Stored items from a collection
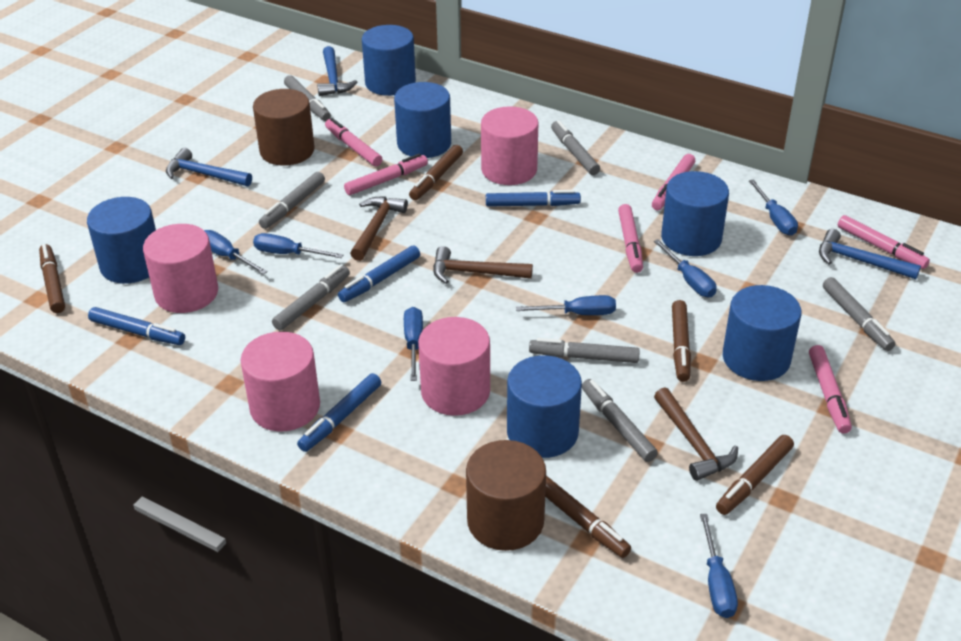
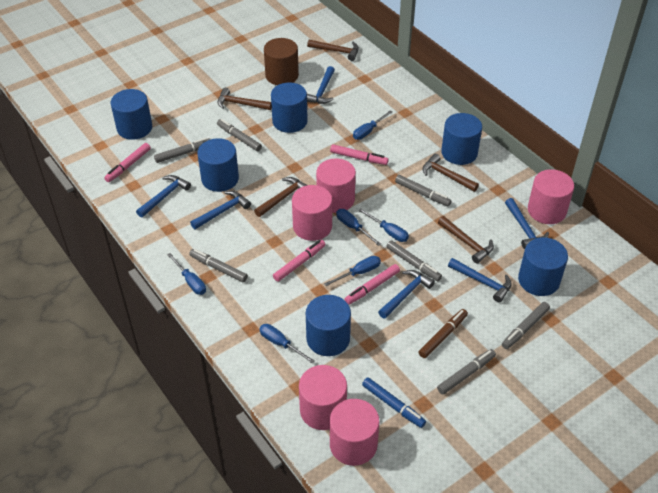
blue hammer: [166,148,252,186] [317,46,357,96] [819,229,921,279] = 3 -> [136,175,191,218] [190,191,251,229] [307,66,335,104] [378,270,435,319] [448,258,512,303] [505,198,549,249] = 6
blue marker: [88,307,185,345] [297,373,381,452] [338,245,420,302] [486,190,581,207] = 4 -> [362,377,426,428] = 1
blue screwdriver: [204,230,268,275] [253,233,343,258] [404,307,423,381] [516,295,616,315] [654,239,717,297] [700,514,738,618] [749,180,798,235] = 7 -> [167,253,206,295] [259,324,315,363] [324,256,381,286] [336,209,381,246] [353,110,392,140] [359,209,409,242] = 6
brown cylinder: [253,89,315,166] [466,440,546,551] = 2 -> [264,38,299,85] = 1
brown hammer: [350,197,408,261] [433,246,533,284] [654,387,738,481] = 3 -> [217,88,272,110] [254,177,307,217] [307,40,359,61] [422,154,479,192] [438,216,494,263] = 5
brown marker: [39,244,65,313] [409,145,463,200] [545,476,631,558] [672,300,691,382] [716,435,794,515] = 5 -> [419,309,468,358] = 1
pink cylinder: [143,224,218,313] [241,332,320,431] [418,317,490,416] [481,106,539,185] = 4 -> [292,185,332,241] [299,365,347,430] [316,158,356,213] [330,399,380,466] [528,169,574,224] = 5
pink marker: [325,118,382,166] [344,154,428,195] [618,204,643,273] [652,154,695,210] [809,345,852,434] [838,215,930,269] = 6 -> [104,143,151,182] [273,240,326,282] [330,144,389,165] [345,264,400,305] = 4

* * *

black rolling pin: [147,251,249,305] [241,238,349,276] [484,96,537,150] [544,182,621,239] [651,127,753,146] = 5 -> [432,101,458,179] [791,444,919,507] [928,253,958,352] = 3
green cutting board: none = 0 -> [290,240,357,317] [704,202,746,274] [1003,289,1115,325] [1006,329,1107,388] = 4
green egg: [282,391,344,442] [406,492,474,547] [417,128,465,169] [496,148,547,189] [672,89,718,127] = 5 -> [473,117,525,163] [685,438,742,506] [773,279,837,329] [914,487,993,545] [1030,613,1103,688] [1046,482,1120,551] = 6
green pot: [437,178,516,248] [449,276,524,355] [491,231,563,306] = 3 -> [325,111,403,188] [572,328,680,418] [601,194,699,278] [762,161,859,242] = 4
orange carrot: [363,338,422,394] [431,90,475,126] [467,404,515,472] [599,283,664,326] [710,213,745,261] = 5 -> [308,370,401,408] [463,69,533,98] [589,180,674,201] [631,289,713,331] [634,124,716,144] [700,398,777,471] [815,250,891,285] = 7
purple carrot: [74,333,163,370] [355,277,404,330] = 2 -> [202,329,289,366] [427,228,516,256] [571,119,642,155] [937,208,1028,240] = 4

■ **Task objective**
In the entries above, find the line holding "green egg: [282,391,344,442]" and the line holding "green pot: [437,178,516,248]"; print both of them and every line between, exactly, and nothing else.

■ **Output for this exercise**
green egg: [282,391,344,442] [406,492,474,547] [417,128,465,169] [496,148,547,189] [672,89,718,127] = 5 -> [473,117,525,163] [685,438,742,506] [773,279,837,329] [914,487,993,545] [1030,613,1103,688] [1046,482,1120,551] = 6
green pot: [437,178,516,248] [449,276,524,355] [491,231,563,306] = 3 -> [325,111,403,188] [572,328,680,418] [601,194,699,278] [762,161,859,242] = 4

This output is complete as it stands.